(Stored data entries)
-- start --
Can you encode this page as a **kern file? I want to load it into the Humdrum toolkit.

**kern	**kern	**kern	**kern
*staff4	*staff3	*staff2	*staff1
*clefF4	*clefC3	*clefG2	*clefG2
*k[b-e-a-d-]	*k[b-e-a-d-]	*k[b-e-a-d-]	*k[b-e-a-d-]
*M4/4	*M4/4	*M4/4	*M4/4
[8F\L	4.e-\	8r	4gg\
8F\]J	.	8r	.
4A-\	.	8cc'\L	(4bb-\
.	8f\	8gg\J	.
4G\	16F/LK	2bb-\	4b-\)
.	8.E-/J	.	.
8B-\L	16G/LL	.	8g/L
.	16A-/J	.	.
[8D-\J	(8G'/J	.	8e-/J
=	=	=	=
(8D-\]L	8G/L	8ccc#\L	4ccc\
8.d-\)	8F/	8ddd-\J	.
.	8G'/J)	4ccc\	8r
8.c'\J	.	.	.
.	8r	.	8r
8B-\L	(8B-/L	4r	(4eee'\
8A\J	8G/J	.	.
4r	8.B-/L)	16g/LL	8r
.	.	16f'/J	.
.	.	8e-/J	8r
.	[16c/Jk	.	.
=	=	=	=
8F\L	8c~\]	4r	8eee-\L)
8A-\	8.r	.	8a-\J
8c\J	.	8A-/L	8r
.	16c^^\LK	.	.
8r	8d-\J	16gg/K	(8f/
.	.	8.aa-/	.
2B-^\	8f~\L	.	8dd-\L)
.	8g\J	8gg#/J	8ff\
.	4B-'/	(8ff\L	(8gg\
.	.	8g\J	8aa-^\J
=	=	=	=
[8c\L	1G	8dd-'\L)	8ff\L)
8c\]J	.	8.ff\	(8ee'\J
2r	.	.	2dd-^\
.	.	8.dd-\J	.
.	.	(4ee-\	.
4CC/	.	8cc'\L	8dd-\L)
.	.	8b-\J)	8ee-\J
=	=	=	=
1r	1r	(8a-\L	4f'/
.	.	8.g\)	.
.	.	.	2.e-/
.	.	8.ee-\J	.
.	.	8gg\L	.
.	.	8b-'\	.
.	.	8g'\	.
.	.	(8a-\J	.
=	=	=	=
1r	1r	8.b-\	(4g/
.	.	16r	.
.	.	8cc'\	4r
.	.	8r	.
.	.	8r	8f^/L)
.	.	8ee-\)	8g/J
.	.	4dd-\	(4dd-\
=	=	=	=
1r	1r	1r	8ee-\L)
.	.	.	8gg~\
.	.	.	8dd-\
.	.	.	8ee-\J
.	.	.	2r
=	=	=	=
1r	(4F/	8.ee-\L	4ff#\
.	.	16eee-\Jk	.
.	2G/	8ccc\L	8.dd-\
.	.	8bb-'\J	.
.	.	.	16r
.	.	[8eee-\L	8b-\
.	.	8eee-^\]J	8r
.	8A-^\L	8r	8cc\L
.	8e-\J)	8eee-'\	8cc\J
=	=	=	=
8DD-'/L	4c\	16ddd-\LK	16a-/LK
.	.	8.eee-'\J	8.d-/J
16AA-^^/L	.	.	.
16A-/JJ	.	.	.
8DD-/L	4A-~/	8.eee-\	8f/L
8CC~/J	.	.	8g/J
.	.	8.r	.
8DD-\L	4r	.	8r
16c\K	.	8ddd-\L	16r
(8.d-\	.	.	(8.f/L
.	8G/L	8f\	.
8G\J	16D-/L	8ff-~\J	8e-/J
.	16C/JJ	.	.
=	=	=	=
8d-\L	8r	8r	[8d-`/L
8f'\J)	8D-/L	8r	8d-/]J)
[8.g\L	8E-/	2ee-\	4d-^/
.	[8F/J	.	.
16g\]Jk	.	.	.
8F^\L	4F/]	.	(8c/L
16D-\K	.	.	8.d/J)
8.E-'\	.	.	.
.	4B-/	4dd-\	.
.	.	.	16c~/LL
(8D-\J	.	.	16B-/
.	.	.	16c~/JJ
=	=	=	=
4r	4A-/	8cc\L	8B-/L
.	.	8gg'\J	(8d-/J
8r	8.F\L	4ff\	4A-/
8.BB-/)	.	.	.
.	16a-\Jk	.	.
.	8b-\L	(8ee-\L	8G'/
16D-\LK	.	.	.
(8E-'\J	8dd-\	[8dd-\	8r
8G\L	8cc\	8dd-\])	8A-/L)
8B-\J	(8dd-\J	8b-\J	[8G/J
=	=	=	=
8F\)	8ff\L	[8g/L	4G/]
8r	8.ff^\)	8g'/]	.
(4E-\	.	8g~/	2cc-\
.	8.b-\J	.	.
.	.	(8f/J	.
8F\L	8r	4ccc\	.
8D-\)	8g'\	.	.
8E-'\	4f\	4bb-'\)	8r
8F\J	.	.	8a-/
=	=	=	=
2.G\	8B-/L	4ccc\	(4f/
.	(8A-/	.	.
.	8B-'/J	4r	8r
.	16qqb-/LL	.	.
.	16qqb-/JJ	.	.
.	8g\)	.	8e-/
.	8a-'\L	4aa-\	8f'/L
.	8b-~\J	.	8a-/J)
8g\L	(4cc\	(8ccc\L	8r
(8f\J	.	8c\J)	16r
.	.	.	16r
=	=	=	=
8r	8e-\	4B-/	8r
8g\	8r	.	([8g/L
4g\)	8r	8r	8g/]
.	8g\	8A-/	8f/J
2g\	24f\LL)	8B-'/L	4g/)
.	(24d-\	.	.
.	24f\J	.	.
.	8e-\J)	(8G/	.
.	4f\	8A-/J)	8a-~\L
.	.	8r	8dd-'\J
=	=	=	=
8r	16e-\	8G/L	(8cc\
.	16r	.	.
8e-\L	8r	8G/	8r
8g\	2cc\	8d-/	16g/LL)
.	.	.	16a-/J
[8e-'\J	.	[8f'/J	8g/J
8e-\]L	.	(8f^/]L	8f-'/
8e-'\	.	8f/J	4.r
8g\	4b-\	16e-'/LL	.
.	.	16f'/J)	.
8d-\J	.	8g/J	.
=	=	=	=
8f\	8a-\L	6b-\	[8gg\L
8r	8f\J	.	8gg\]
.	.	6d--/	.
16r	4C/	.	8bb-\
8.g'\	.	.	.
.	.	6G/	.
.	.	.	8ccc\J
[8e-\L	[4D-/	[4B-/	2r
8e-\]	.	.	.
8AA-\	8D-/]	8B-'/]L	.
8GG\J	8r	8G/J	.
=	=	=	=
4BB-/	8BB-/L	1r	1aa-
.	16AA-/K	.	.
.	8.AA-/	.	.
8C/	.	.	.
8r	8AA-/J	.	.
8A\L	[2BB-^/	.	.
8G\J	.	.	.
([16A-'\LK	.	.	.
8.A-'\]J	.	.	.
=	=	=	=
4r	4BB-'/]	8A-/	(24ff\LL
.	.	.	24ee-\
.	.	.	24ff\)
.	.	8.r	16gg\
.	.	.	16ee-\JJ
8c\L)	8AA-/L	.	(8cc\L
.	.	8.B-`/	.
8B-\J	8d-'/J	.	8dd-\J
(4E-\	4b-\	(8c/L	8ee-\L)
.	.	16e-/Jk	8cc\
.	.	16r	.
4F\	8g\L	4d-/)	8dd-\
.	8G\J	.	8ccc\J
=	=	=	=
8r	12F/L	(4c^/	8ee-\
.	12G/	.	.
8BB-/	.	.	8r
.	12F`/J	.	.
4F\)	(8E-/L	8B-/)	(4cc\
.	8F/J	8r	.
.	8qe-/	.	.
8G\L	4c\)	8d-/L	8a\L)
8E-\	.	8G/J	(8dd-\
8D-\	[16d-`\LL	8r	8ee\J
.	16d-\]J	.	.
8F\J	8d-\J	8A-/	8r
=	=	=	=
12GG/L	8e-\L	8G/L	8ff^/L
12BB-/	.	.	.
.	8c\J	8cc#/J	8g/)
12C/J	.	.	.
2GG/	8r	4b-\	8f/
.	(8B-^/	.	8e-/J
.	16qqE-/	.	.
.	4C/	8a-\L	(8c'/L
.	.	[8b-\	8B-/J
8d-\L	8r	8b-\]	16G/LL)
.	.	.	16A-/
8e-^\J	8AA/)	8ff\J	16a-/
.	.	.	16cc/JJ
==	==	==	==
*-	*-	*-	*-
-- end --
## EXERCISE GOAL
Count the lines of the records above that contain the string "kern", treating uppercase and lowercase as different. Reply with only the number.

## COMPLETED EXERCISE
2